Produce an exact transcription of every entry.

# Records supplied
= Beginning of Section =

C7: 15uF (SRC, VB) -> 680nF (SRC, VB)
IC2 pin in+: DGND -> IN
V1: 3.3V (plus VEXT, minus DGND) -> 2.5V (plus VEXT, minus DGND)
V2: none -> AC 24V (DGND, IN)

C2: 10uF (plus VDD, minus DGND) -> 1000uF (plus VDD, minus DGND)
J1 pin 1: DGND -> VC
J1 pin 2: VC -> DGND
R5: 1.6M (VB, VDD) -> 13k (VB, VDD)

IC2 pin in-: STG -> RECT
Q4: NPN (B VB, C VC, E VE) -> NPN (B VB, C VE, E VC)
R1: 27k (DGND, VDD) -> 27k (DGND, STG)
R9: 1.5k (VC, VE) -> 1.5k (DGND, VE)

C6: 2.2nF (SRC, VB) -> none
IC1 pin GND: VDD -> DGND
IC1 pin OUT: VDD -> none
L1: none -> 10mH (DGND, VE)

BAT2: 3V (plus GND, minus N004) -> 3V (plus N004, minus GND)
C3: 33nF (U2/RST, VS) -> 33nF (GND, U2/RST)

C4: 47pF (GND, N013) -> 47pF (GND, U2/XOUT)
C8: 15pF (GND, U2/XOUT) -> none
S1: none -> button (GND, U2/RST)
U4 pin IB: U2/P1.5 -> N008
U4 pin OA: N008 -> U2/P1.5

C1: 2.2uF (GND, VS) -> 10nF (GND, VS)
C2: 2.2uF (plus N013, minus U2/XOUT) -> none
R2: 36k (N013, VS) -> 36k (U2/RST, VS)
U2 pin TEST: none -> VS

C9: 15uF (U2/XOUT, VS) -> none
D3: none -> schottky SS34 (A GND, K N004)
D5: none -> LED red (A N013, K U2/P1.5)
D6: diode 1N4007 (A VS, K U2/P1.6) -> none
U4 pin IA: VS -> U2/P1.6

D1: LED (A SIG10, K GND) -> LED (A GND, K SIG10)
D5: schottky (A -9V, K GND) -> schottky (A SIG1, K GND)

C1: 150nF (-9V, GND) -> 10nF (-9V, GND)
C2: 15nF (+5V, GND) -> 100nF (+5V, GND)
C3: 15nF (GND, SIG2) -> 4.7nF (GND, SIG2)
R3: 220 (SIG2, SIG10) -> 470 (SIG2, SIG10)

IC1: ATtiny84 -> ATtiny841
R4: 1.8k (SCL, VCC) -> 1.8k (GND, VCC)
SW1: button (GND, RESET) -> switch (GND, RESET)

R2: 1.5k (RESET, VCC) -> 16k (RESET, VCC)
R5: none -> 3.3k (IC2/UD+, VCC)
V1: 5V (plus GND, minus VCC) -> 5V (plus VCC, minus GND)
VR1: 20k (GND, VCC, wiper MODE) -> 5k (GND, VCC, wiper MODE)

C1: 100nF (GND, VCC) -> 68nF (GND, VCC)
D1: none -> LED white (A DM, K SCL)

= End of Section =

# Output of the task
C7: 15uF (SRC, VB) -> 680nF (SRC, VB)
IC2 pin in+: DGND -> IN
V1: 3.3V (plus VEXT, minus DGND) -> 2.5V (plus VEXT, minus DGND)
V2: none -> AC 24V (DGND, IN)

C2: 10uF (plus VDD, minus DGND) -> 1000uF (plus VDD, minus DGND)
J1 pin 1: DGND -> VC
J1 pin 2: VC -> DGND
R5: 1.6M (VB, VDD) -> 13k (VB, VDD)

IC2 pin in-: STG -> RECT
Q4: NPN (B VB, C VC, E VE) -> NPN (B VB, C VE, E VC)
R1: 27k (DGND, VDD) -> 27k (DGND, STG)
R9: 1.5k (VC, VE) -> 1.5k (DGND, VE)

C6: 2.2nF (SRC, VB) -> none
IC1 pin GND: VDD -> DGND
IC1 pin OUT: VDD -> none
L1: none -> 10mH (DGND, VE)

BAT2: 3V (plus GND, minus N004) -> 3V (plus N004, minus GND)
C3: 33nF (U2/RST, VS) -> 33nF (GND, U2/RST)

C4: 47pF (GND, N013) -> 47pF (GND, U2/XOUT)
C8: 15pF (GND, U2/XOUT) -> none
S1: none -> button (GND, U2/RST)
U4 pin IB: U2/P1.5 -> N008
U4 pin OA: N008 -> U2/P1.5

C1: 2.2uF (GND, VS) -> 10nF (GND, VS)
C2: 2.2uF (plus N013, minus U2/XOUT) -> none
R2: 36k (N013, VS) -> 36k (U2/RST, VS)
U2 pin TEST: none -> VS

C9: 15uF (U2/XOUT, VS) -> none
D3: none -> schottky SS34 (A GND, K N004)
D5: none -> LED red (A N013, K U2/P1.5)
D6: diode 1N4007 (A VS, K U2/P1.6) -> none
U4 pin IA: VS -> U2/P1.6

D1: LED (A SIG10, K GND) -> LED (A GND, K SIG10)
D5: schottky (A -9V, K GND) -> schottky (A SIG1, K GND)

C1: 150nF (-9V, GND) -> 10nF (-9V, GND)
C2: 15nF (+5V, GND) -> 100nF (+5V, GND)
C3: 15nF (GND, SIG2) -> 4.7nF (GND, SIG2)
R3: 220 (SIG2, SIG10) -> 470 (SIG2, SIG10)

IC1: ATtiny84 -> ATtiny841
R4: 1.8k (SCL, VCC) -> 1.8k (GND, VCC)
SW1: button (GND, RESET) -> switch (GND, RESET)

R2: 1.5k (RESET, VCC) -> 16k (RESET, VCC)
R5: none -> 3.3k (IC2/UD+, VCC)
V1: 5V (plus GND, minus VCC) -> 5V (plus VCC, minus GND)
VR1: 20k (GND, VCC, wiper MODE) -> 5k (GND, VCC, wiper MODE)

C1: 100nF (GND, VCC) -> 68nF (GND, VCC)
D1: none -> LED white (A DM, K SCL)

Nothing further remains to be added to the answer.